• **TASK DESCRIPTION**:
Please reproduce the material below word for word, starting with the line that contains "Return [x, y] for each given word" and ending with the line that contains "at that location.", both lines included. Leave the pictures out of your copy.

• **DATA**:
--- start ---

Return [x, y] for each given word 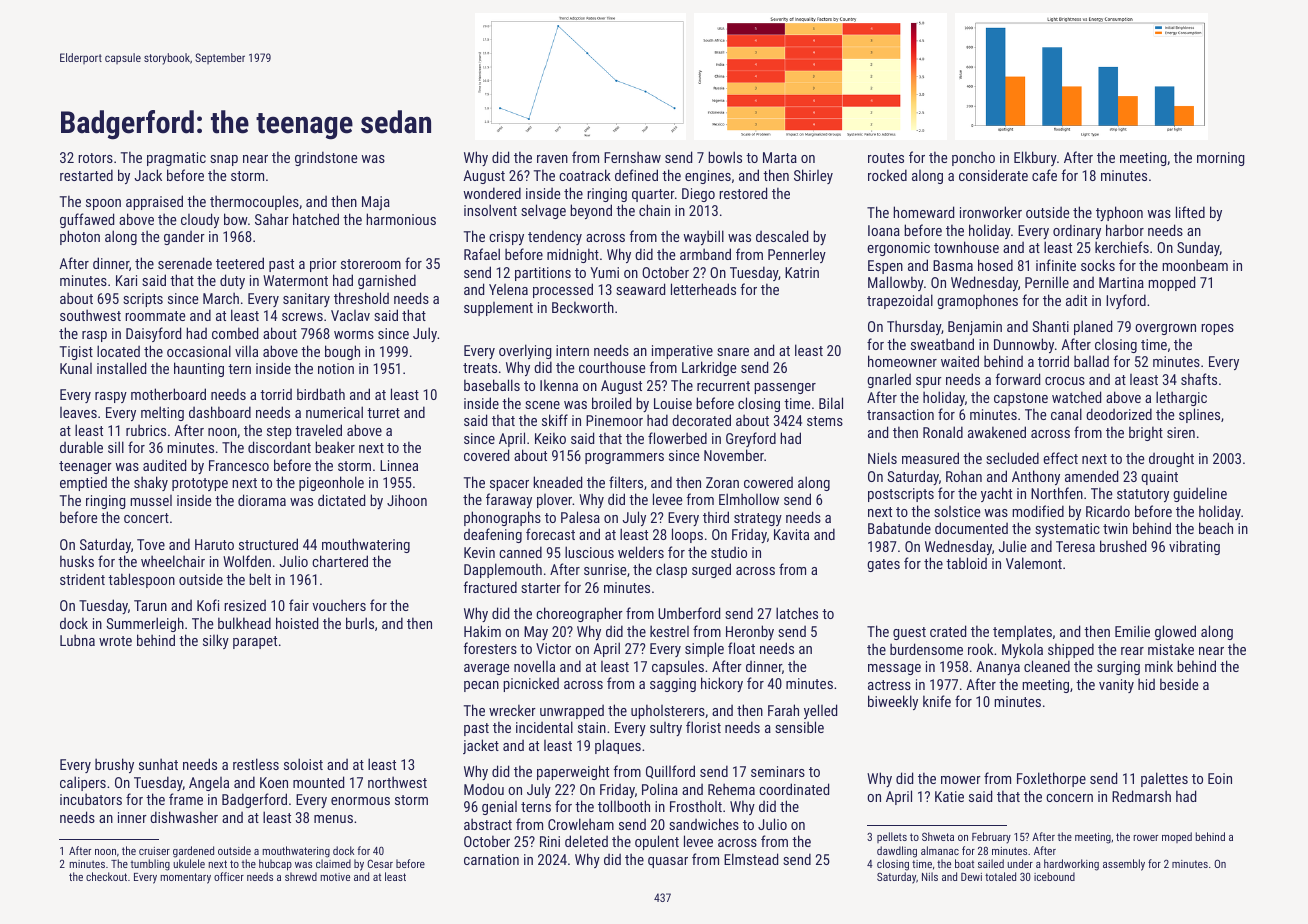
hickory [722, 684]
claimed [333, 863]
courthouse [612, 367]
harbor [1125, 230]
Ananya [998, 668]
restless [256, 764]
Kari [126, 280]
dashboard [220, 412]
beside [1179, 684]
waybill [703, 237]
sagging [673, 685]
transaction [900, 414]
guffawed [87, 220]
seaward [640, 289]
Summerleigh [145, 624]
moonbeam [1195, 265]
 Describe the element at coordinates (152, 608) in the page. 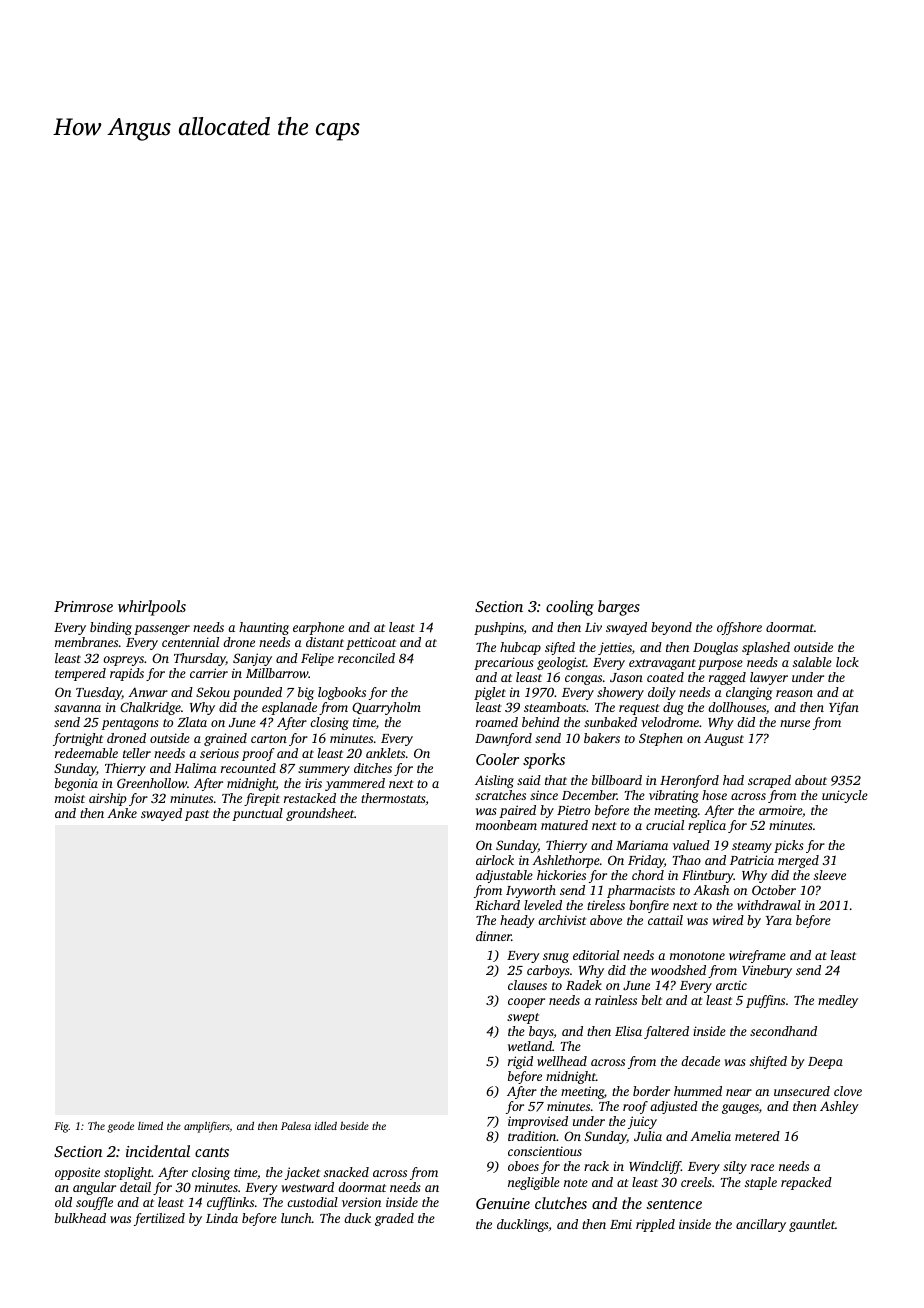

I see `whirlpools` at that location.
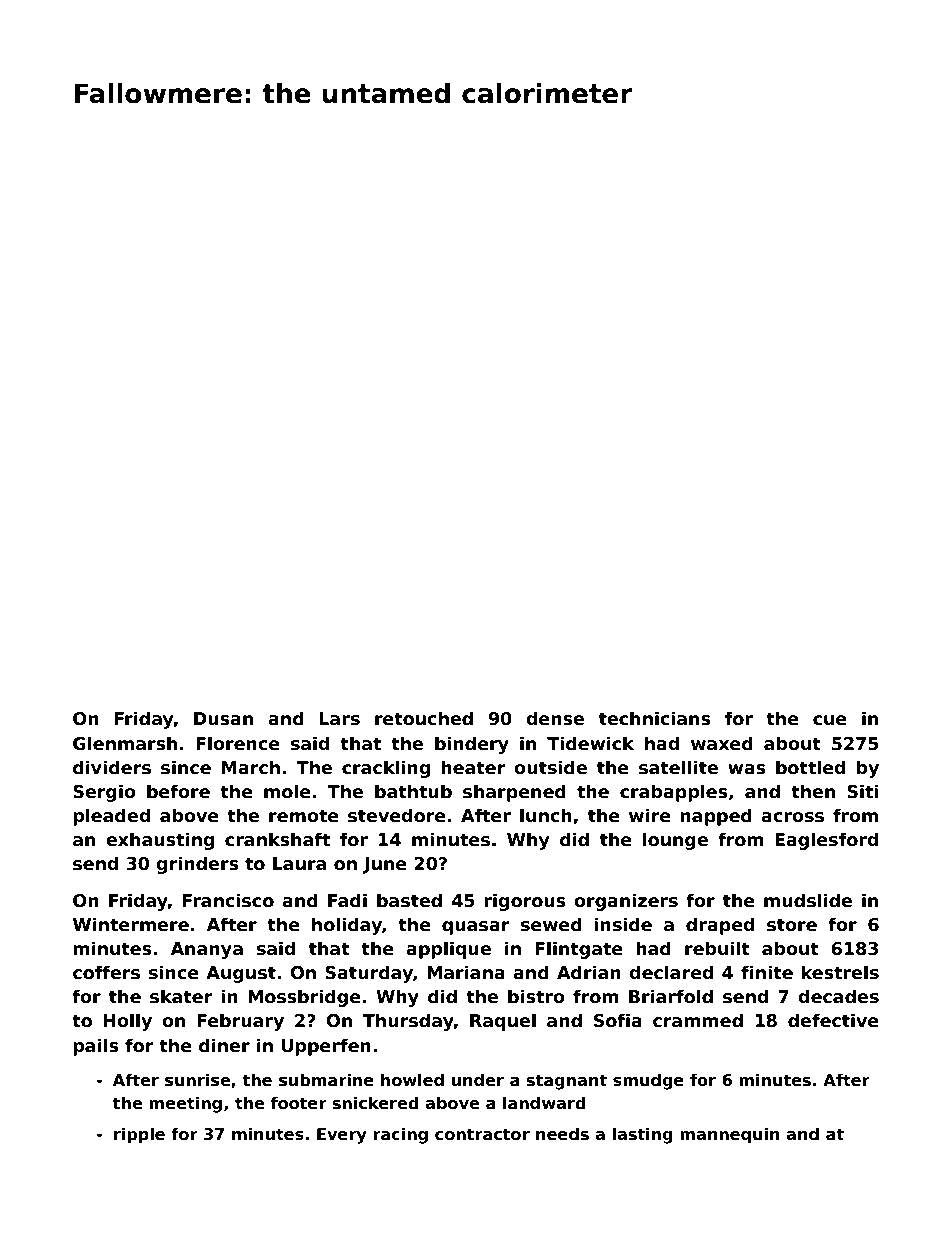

--- end ---
--- start ---

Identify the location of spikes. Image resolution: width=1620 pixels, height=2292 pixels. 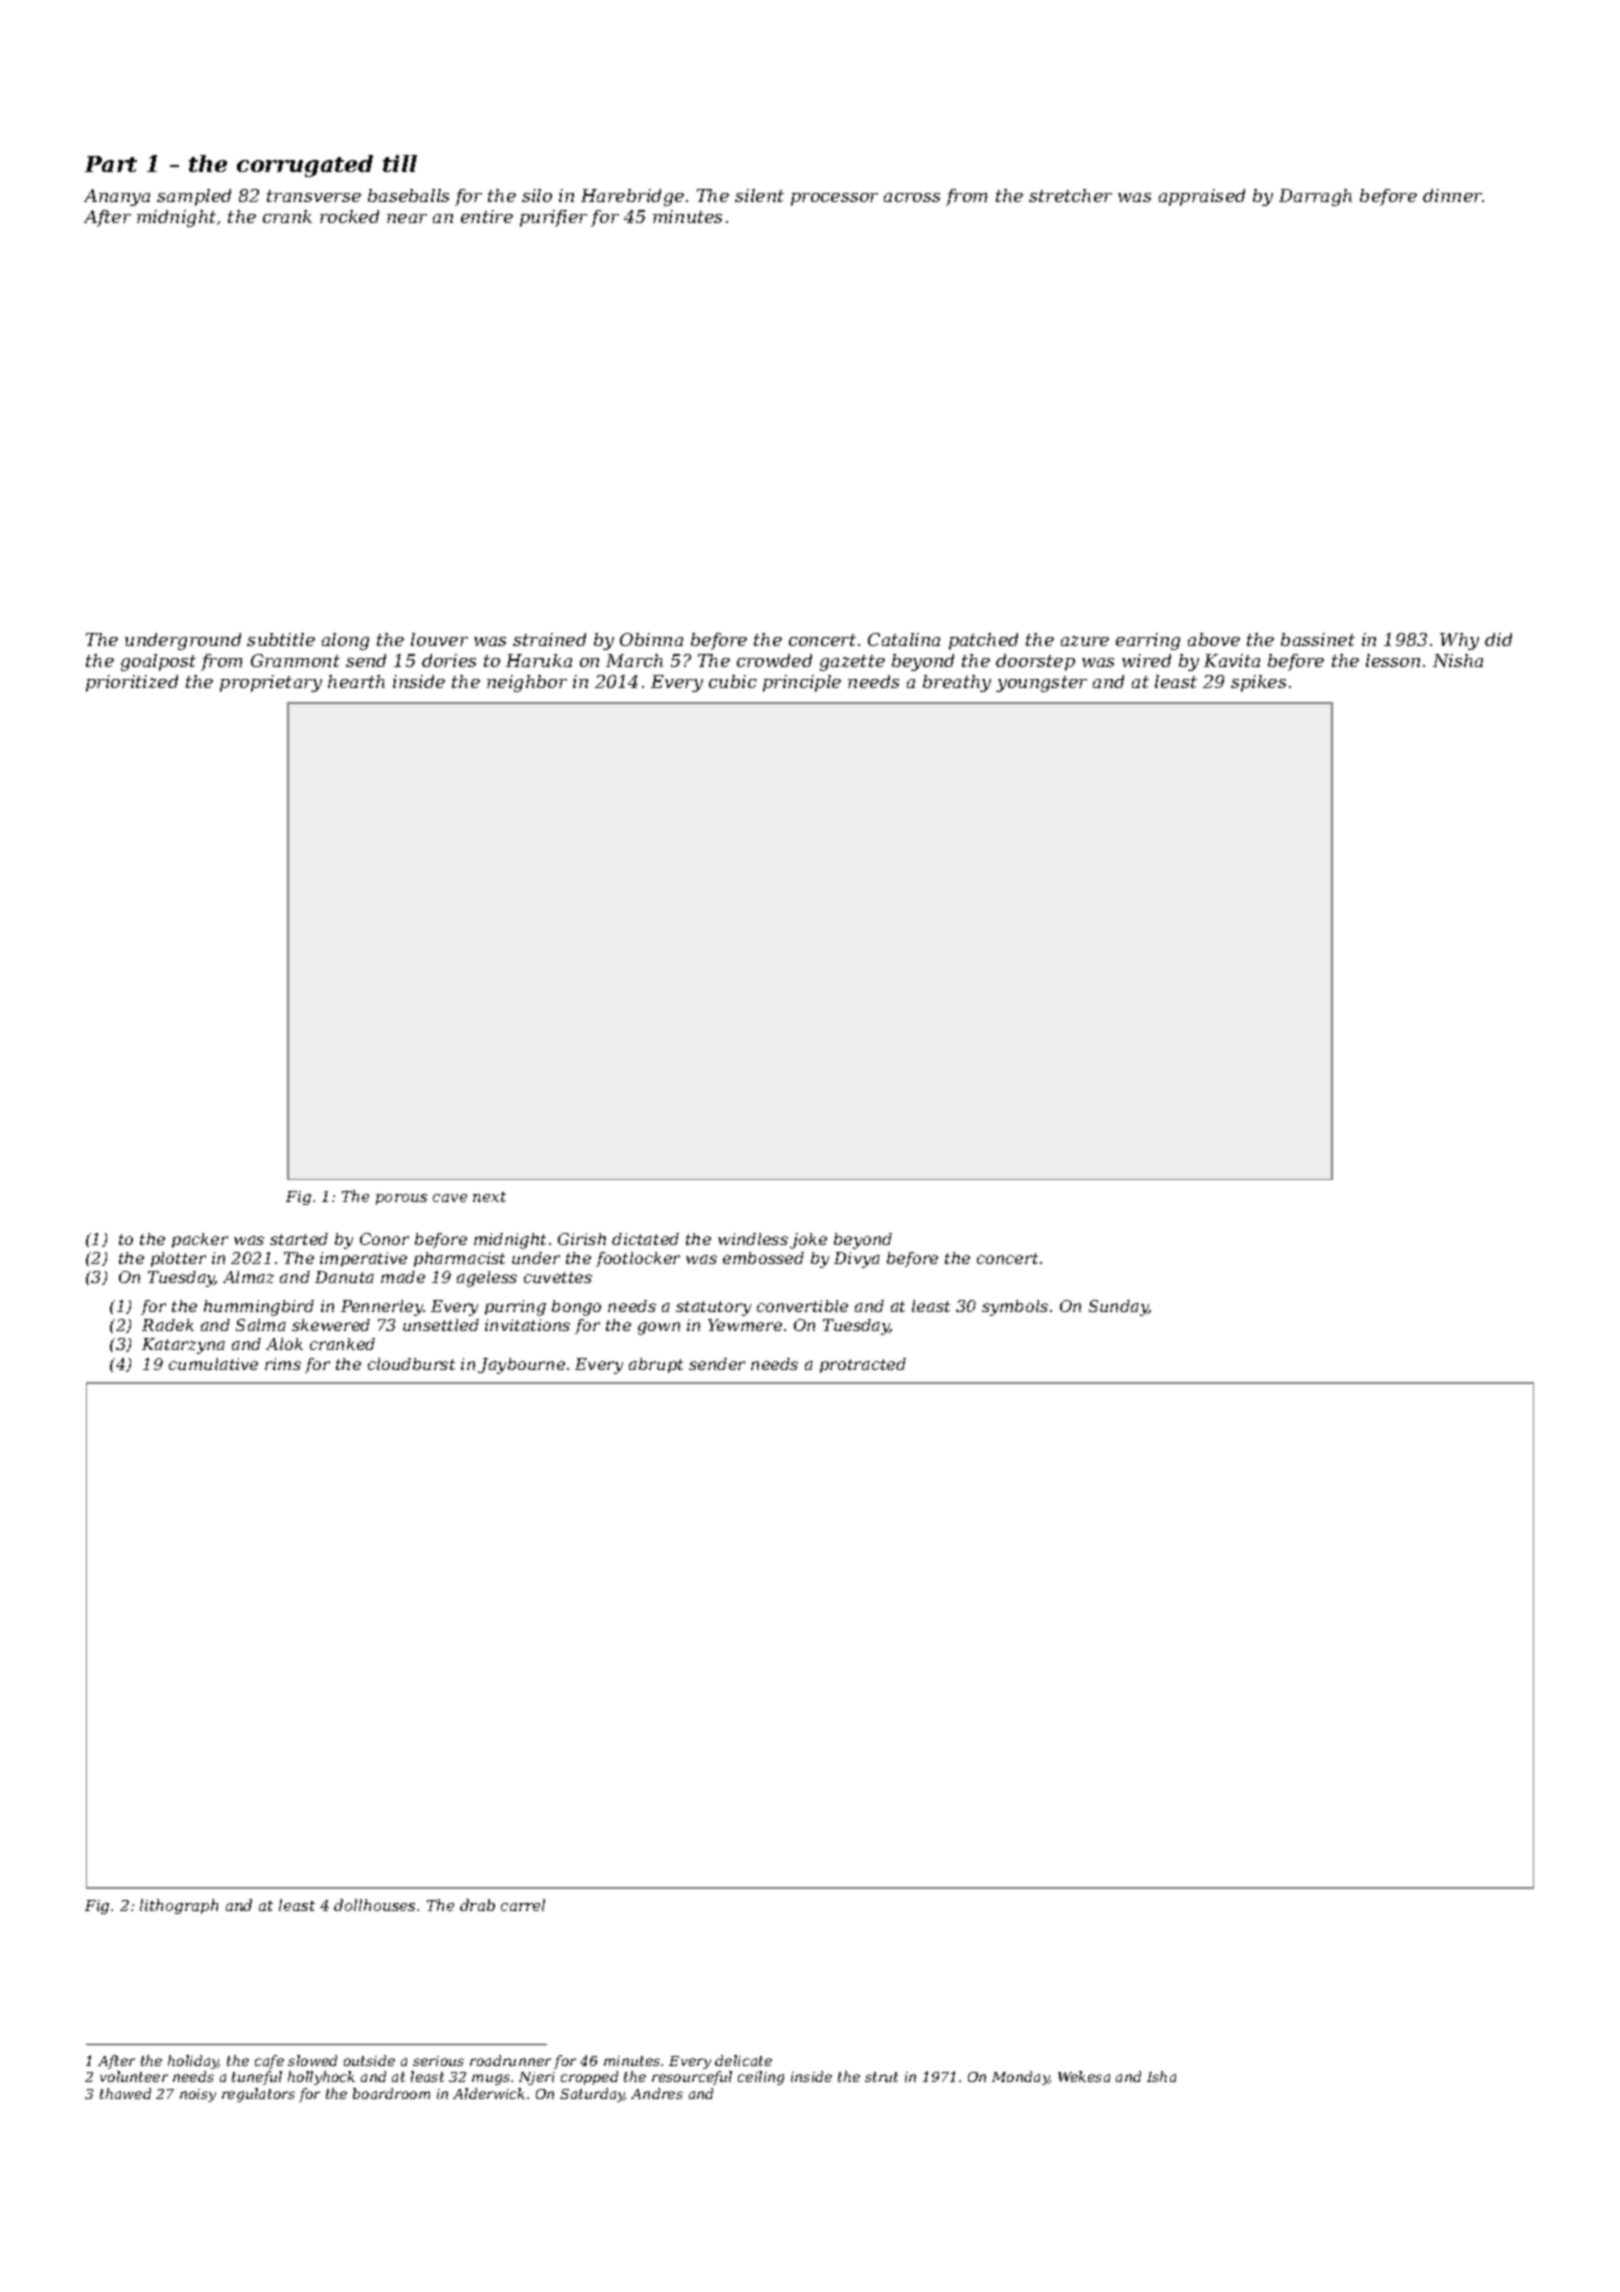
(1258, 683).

--- end ---

• **SOLUTION TO THIS PROBLEM**:
Return [x, y] for each given word 
hickory [722, 684]
claimed [333, 863]
courthouse [612, 367]
harbor [1125, 230]
Ananya [998, 668]
restless [256, 764]
Kari [126, 280]
dashboard [220, 412]
beside [1179, 684]
waybill [703, 237]
sagging [673, 685]
transaction [900, 414]
guffawed [87, 220]
seaward [640, 289]
Summerleigh [145, 624]
moonbeam [1195, 265]
 Describe the element at coordinates (152, 608) in the page. 

I see `whirlpools` at that location.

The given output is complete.